Entries provided:
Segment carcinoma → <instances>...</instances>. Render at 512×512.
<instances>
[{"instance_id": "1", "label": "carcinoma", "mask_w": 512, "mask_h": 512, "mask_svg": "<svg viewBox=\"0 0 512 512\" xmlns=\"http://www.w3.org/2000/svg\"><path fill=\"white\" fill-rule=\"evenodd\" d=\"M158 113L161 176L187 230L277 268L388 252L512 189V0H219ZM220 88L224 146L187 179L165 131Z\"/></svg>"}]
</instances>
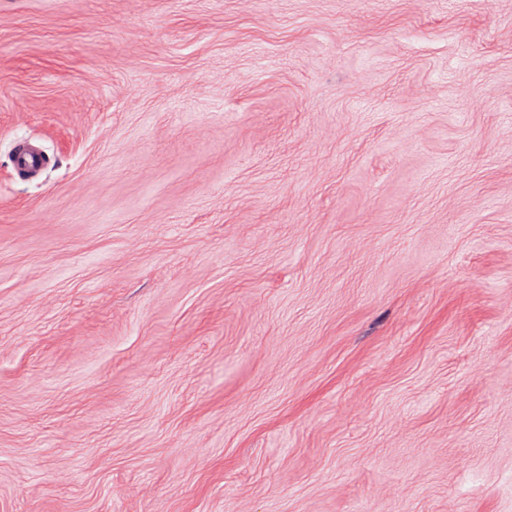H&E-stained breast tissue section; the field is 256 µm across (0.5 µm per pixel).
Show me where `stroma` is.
I'll return each mask as SVG.
<instances>
[{"label": "stroma", "instance_id": "35a3bbf8", "mask_svg": "<svg viewBox=\"0 0 512 512\" xmlns=\"http://www.w3.org/2000/svg\"><path fill=\"white\" fill-rule=\"evenodd\" d=\"M0 512H512V0H0ZM11 161L15 172L22 179L35 177L50 165L49 155L29 138L14 141Z\"/></svg>", "mask_w": 512, "mask_h": 512}]
</instances>
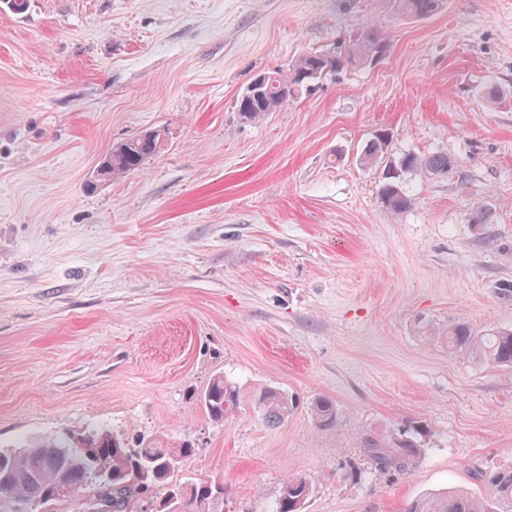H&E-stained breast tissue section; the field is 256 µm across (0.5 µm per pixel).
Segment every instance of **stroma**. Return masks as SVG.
I'll list each match as a JSON object with an SVG mask.
<instances>
[{"mask_svg":"<svg viewBox=\"0 0 512 512\" xmlns=\"http://www.w3.org/2000/svg\"><path fill=\"white\" fill-rule=\"evenodd\" d=\"M380 62L327 76L257 123L251 80L370 26ZM164 145L102 181L118 141ZM409 172L400 214L380 202ZM512 329V0H0V446L103 426L184 440L172 476L224 482V512H403L419 495L488 492L512 468V372L449 350L450 325ZM240 390L212 421L196 396ZM300 405L268 426L256 396ZM336 403L329 430L310 410ZM414 469L363 449L408 428ZM397 2L401 14L412 18L427 17L439 6V0H398ZM454 161L445 153H435L429 156H418L415 154H407L394 165L397 173L392 176L385 177L380 190V198L383 205L394 213H401L411 205V198L403 190L399 182L398 170L417 171L424 174H436L448 172V169L454 167ZM239 392L237 386L224 374L210 379L199 395V404L214 421H224L237 409ZM311 493L305 479H289L283 486L274 512H303Z\"/></svg>","mask_w":512,"mask_h":512,"instance_id":"obj_1","label":"stroma"}]
</instances>
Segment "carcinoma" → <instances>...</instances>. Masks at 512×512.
<instances>
[{
  "instance_id": "carcinoma-1",
  "label": "carcinoma",
  "mask_w": 512,
  "mask_h": 512,
  "mask_svg": "<svg viewBox=\"0 0 512 512\" xmlns=\"http://www.w3.org/2000/svg\"><path fill=\"white\" fill-rule=\"evenodd\" d=\"M402 15L422 18L433 14L439 0H398ZM390 40L383 32L368 28L349 40L343 48L307 51L287 69L264 73V81L253 90H245L235 103V112L246 122L263 119L268 113L297 99L322 77L339 71L374 63L386 56ZM163 145L160 133L152 131L129 138L112 147L101 162L102 176L110 180L140 170ZM454 167L445 153L429 156L407 154L394 165L397 173L385 177L380 190L383 205L401 213L411 198L399 182V173L417 171L444 173ZM448 349L473 354L487 362L512 370V330L493 329L481 336L465 324L448 327ZM237 386L220 373L210 379L199 395V404L214 421L230 417L237 409ZM257 405L267 422L278 424L298 408V400L280 388L260 391ZM317 426L329 429L336 423V405L327 397L313 403ZM104 428L96 427L67 439L25 440L12 448L0 449V512H26L35 504L44 512L62 506L65 512H95L100 502L112 501V512H166L171 495L181 499V512H220L224 503V481L189 479L174 483L171 476L180 464L192 456L195 448L182 442L171 444L148 440L131 447L114 433L100 439ZM94 448L93 455L84 446ZM376 465L381 469L408 470L418 457L419 448L409 436L393 444L382 445L365 440ZM489 493L479 499L468 492H430L411 501L405 512H512V470L487 478ZM311 493L304 479L288 480L281 491L275 512H303Z\"/></svg>"
}]
</instances>
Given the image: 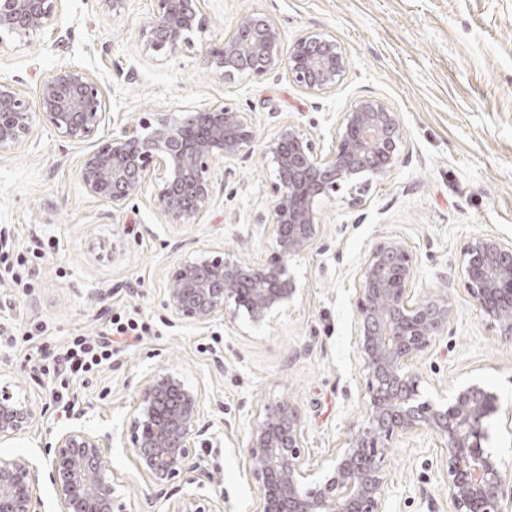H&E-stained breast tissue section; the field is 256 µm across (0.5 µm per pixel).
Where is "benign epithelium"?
Masks as SVG:
<instances>
[{
    "mask_svg": "<svg viewBox=\"0 0 512 512\" xmlns=\"http://www.w3.org/2000/svg\"><path fill=\"white\" fill-rule=\"evenodd\" d=\"M64 0H0V44L56 31ZM142 28L143 50L174 55L191 46L205 27L204 0H157ZM287 63L288 78L310 94L343 80L348 59L330 36L308 32L283 60L280 32L265 16H246L219 49L209 48L203 65L222 80L261 78ZM38 111L25 93L0 81V157L25 146L36 122L70 142L92 139L106 120L96 79L73 66L58 67L37 86ZM252 115L224 105H206L179 116L153 118L103 140L87 155L80 179L112 213L140 197L167 224H198L210 210L212 167L253 151ZM403 142L398 116L378 99H360L342 113L335 146L322 155L292 125L266 143L275 174L269 216L274 256L255 263L235 254L189 259L168 274L165 306L175 322L206 326L230 310H242L259 326L282 309L292 289L288 262L309 250L321 233L315 204L343 185L395 167ZM462 275L470 297L512 337V241L476 235L462 251ZM418 276L412 249L400 240L377 243L357 275V352L366 372L362 422L325 467L312 471L302 455L304 430L297 406L282 402L252 422L247 453L261 482L259 512H385L382 462L394 439L427 433L448 454V512H512L505 487L512 475L486 452L487 421L495 396L476 382L454 388L444 402L419 401L420 380L410 370L447 330L448 294L415 295ZM201 391L171 373L148 376L139 391L134 424L137 468L166 491L182 473L198 472L196 488L170 500L167 512H208L198 490L211 481L194 460L193 448L210 422ZM36 416L33 404L0 388V444L25 431ZM56 512H114L112 471L99 441L82 428L64 431L49 459ZM31 463L0 462V512H35Z\"/></svg>",
    "mask_w": 512,
    "mask_h": 512,
    "instance_id": "benign-epithelium-1",
    "label": "benign epithelium"
}]
</instances>
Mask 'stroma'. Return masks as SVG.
Returning a JSON list of instances; mask_svg holds the SVG:
<instances>
[{"instance_id":"stroma-1","label":"stroma","mask_w":512,"mask_h":512,"mask_svg":"<svg viewBox=\"0 0 512 512\" xmlns=\"http://www.w3.org/2000/svg\"><path fill=\"white\" fill-rule=\"evenodd\" d=\"M156 0H129L121 15L97 0H65L51 33L0 45V79L27 97L60 66L98 81L108 139L151 112H190L223 104L252 113L258 139L249 155L214 168L215 200L198 224L164 223L144 200L120 214L90 196L79 169L91 143H72L37 125L29 142L0 158V232L58 240L31 269L36 286L19 294L0 281V320L41 321L40 345L17 336L0 345V387L29 396L36 418L0 444V459L38 466L39 512H54L46 451L67 427L95 436L112 467L125 512H166L139 473L133 418L143 380L179 375L202 393L211 427L195 454L212 475L201 493L220 512H257L260 482L246 452L251 423L271 405H297L307 465L327 463L362 418L366 378L357 353L356 273L380 241L400 239L418 261L415 293L445 289L448 330L413 364L422 399L436 401L477 381L497 398L486 448L512 472V338L471 299L461 251L476 235L512 240V0H205L206 26L174 55L144 52L138 32ZM278 25L282 49L317 31L349 61L334 89L310 94L281 66L265 76L224 81L204 69L205 50L223 43L241 17ZM362 98L384 101L403 131L401 155L385 176L342 188L316 204L321 235L289 264L295 291L260 327L246 315L210 326L171 323L164 306L169 271L186 258L232 250L250 261L272 254L271 225L255 222L274 198L263 148L291 124L319 153L331 149L342 112ZM147 319L141 343L113 356L100 374L71 383L75 404L61 415L53 354L75 334L95 335L106 312ZM448 456L428 435L392 441L383 462L387 512H448Z\"/></svg>"}]
</instances>
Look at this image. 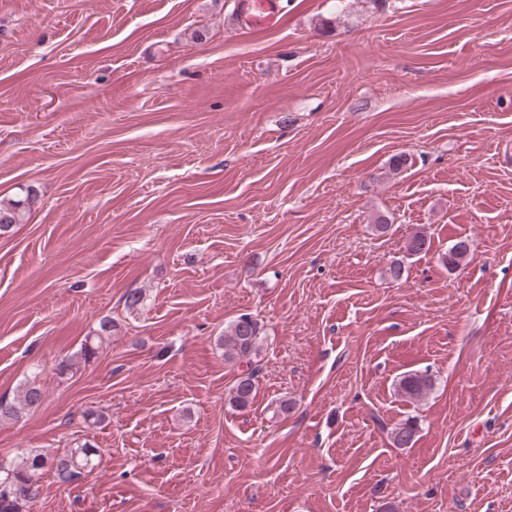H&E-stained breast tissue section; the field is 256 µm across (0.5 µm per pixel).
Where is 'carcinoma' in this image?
<instances>
[{"label":"carcinoma","mask_w":512,"mask_h":512,"mask_svg":"<svg viewBox=\"0 0 512 512\" xmlns=\"http://www.w3.org/2000/svg\"><path fill=\"white\" fill-rule=\"evenodd\" d=\"M28 208V199H16L6 205L0 204V233L8 231L14 224L24 222ZM469 245L464 240L457 241L442 256V262L457 268L465 262ZM146 293L139 289L127 293L124 307L128 314H136L143 307ZM116 324L113 319L105 318L100 322L99 330L93 336L85 338L80 350L60 369L59 376L64 377L97 356L103 345L112 336ZM224 347V361L244 363L247 370L236 379L230 390L232 404L245 408L252 401L259 368L253 365V358L261 353L262 327L249 314H242L224 328L220 338ZM433 387L430 376L421 373H409L400 378L397 390L401 397L410 402L423 400ZM43 392L36 381L26 383L19 389L12 401L0 400V422L19 418L21 413L41 401ZM418 431L414 420L409 419L393 430L390 439L394 446L401 448L411 444ZM100 451L91 442H76L61 453H36L17 457L6 464V470L0 472V512H26L28 504L38 494L39 478L51 474L61 483H69L94 469Z\"/></svg>","instance_id":"obj_1"}]
</instances>
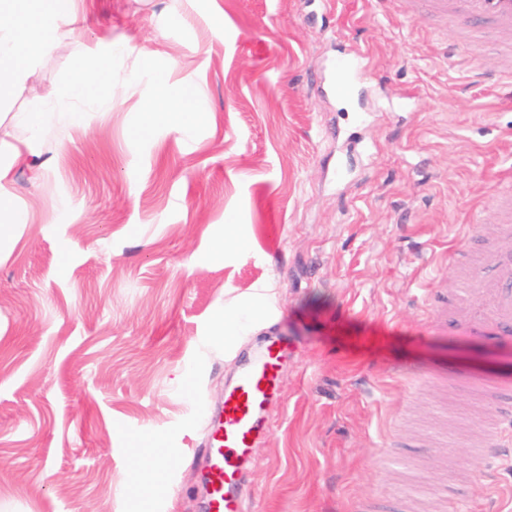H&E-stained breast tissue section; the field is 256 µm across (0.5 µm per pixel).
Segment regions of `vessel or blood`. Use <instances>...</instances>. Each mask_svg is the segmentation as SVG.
<instances>
[{
    "mask_svg": "<svg viewBox=\"0 0 512 512\" xmlns=\"http://www.w3.org/2000/svg\"><path fill=\"white\" fill-rule=\"evenodd\" d=\"M404 12L453 28L465 42L494 34L493 48L501 58L502 70L512 76V0H405ZM362 66V54L339 56L330 93L339 98L350 95L352 86L345 76ZM492 207L497 246L451 251L460 274L451 287L431 290L425 329H449L456 335L511 350L512 187L500 191ZM287 349L284 337L262 346L225 388L221 412L204 425L207 512H246V504L237 493L240 465L266 429V410L277 392L278 372ZM477 384L497 410L496 418L480 427V467L489 476L502 465L512 466V380L482 377Z\"/></svg>",
    "mask_w": 512,
    "mask_h": 512,
    "instance_id": "b4317fda",
    "label": "vessel or blood"
}]
</instances>
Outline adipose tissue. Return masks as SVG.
<instances>
[{"label":"adipose tissue","mask_w":512,"mask_h":512,"mask_svg":"<svg viewBox=\"0 0 512 512\" xmlns=\"http://www.w3.org/2000/svg\"><path fill=\"white\" fill-rule=\"evenodd\" d=\"M0 0V100L11 97L30 75V68L50 58L58 22L74 17L78 0Z\"/></svg>","instance_id":"adipose-tissue-1"}]
</instances>
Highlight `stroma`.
<instances>
[{
	"mask_svg": "<svg viewBox=\"0 0 512 512\" xmlns=\"http://www.w3.org/2000/svg\"><path fill=\"white\" fill-rule=\"evenodd\" d=\"M344 50L375 77L326 97ZM97 51L95 100L61 101ZM500 66L403 0H78L0 104V154L32 142L40 162L14 168L26 221L0 234V512H206L201 421L268 336L291 344L243 469L256 512H512V472L468 464L492 407L431 377L488 367L423 327L462 225L494 237ZM160 79L204 122L148 114ZM34 106L32 131L15 117ZM237 310L239 343L214 341Z\"/></svg>",
	"mask_w": 512,
	"mask_h": 512,
	"instance_id": "obj_1",
	"label": "stroma"
}]
</instances>
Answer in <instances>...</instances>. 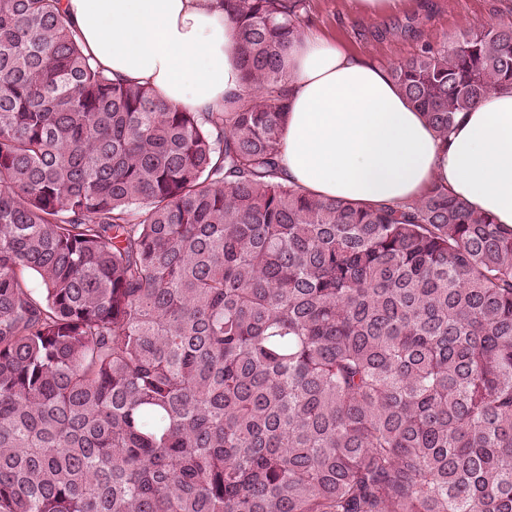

Task requirements: Scan the material and collect every line that contains "epithelium".

Full answer:
Where is "benign epithelium"?
    "instance_id": "benign-epithelium-1",
    "label": "benign epithelium"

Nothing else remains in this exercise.